▶
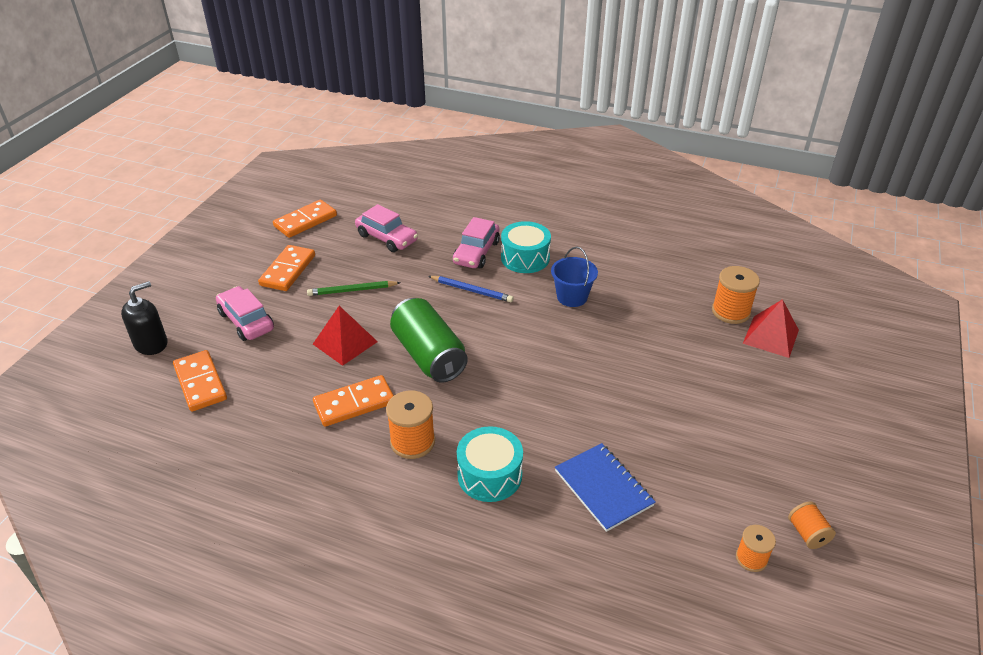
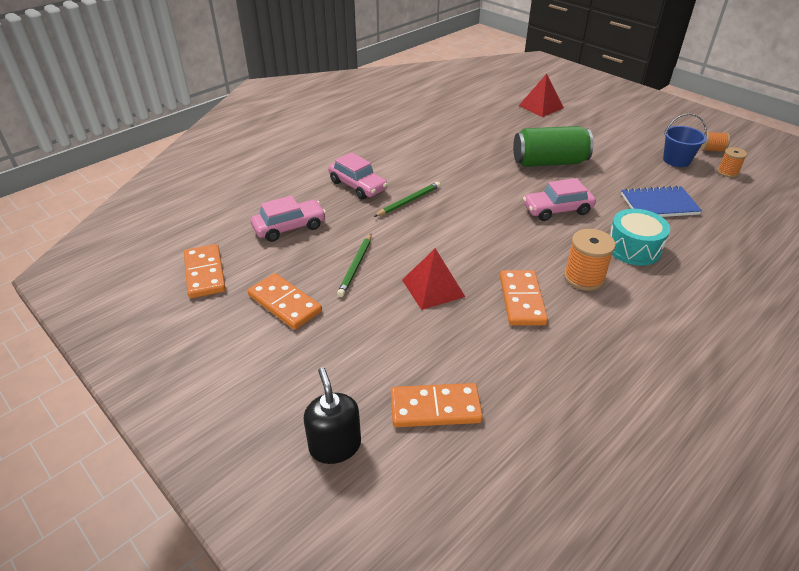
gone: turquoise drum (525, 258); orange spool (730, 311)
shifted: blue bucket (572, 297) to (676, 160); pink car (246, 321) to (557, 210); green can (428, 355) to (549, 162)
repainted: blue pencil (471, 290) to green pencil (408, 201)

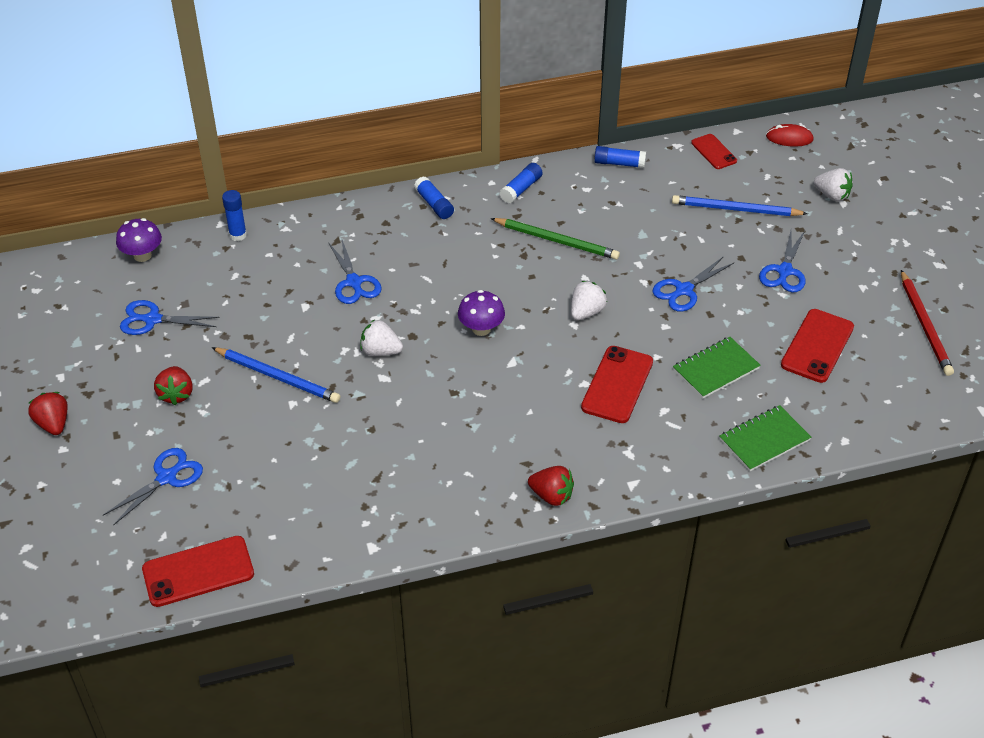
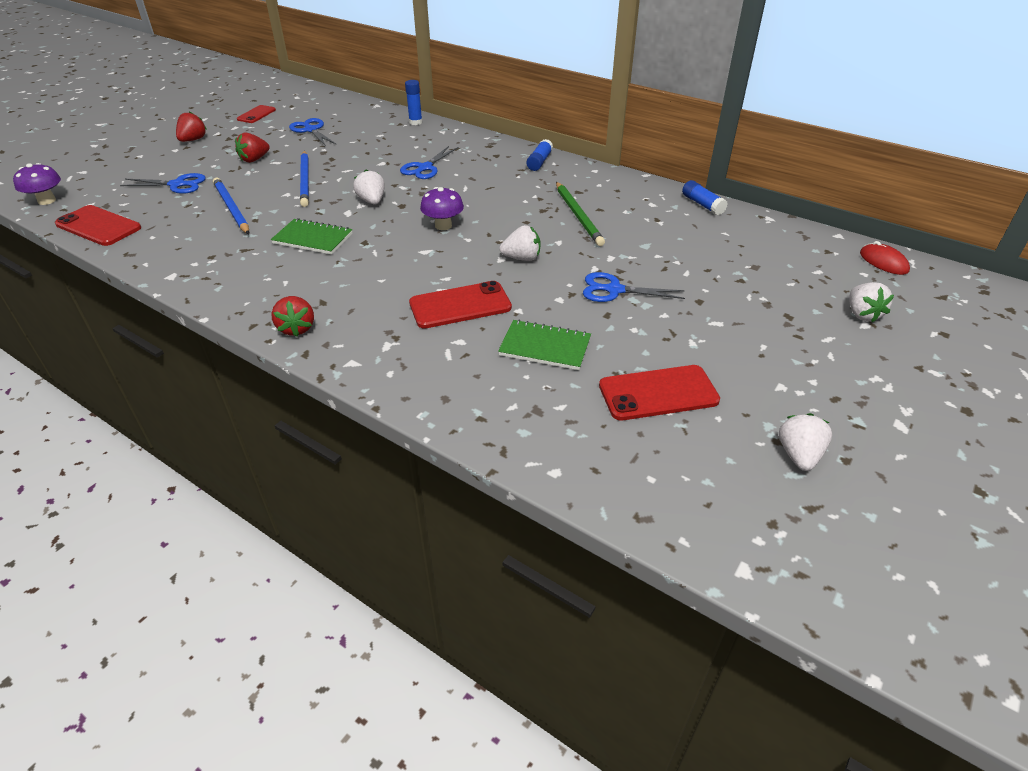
gone: blue glue stick (521, 189); blue scissors (784, 271)
shifted: red phone (714, 152) to (256, 114); blue pencil (736, 209) to (231, 208); purple mushroom (142, 255) to (47, 201); green notebook (764, 440) to (313, 238)
swapped: red pencil (924, 325) to white strawberry (799, 455)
◀
_THE TASK_:
Although the records above include pictures, the copy must contain only their exact text.

_ANSWER TO THIS EXERCISE_:
gone: turquoise drum (525, 258); orange spool (730, 311)
shifted: blue bucket (572, 297) to (676, 160); pink car (246, 321) to (557, 210); green can (428, 355) to (549, 162)
repainted: blue pencil (471, 290) to green pencil (408, 201)

gone: blue glue stick (521, 189); blue scissors (784, 271)
shifted: red phone (714, 152) to (256, 114); blue pencil (736, 209) to (231, 208); purple mushroom (142, 255) to (47, 201); green notebook (764, 440) to (313, 238)
swapped: red pencil (924, 325) to white strawberry (799, 455)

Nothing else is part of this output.